_Your instructions:_ Please set the lines down again exactly, from the top of the entries through the line that contains "150 degrees clockwise".

● ● ● ●

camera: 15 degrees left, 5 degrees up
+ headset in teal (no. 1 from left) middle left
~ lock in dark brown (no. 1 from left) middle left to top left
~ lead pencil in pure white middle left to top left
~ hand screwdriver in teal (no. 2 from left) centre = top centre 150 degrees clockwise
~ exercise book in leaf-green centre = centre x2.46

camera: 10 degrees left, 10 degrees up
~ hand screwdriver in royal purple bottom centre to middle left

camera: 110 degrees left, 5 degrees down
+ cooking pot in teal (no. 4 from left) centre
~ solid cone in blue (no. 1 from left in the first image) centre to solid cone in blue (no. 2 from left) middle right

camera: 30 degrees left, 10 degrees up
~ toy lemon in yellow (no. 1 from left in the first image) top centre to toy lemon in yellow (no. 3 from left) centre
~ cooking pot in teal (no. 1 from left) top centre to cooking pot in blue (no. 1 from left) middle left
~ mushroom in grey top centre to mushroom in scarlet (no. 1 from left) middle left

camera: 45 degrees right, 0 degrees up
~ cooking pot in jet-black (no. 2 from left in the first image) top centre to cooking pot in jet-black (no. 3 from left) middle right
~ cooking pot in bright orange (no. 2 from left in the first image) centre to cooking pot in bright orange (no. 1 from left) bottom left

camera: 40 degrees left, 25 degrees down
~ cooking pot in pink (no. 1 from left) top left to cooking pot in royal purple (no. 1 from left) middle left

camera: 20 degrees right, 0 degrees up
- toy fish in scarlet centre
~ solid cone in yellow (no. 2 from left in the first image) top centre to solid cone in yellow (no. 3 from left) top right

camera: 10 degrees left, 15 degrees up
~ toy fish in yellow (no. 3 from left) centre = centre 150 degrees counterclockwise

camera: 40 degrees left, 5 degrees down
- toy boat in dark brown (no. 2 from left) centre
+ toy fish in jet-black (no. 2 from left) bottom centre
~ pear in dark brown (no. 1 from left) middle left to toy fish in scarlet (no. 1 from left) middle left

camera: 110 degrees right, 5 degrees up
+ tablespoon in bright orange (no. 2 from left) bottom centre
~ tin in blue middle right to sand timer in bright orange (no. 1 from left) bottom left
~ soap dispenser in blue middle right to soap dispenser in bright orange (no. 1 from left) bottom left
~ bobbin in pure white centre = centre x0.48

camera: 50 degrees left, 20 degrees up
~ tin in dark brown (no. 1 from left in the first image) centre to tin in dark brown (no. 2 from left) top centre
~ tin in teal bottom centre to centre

● ● ● ●

_Task result:_
camera: 15 degrees left, 5 degrees up
+ headset in teal (no. 1 from left) middle left
~ lock in dark brown (no. 1 from left) middle left to top left
~ lead pencil in pure white middle left to top left
~ hand screwdriver in teal (no. 2 from left) centre = top centre 150 degrees clockwise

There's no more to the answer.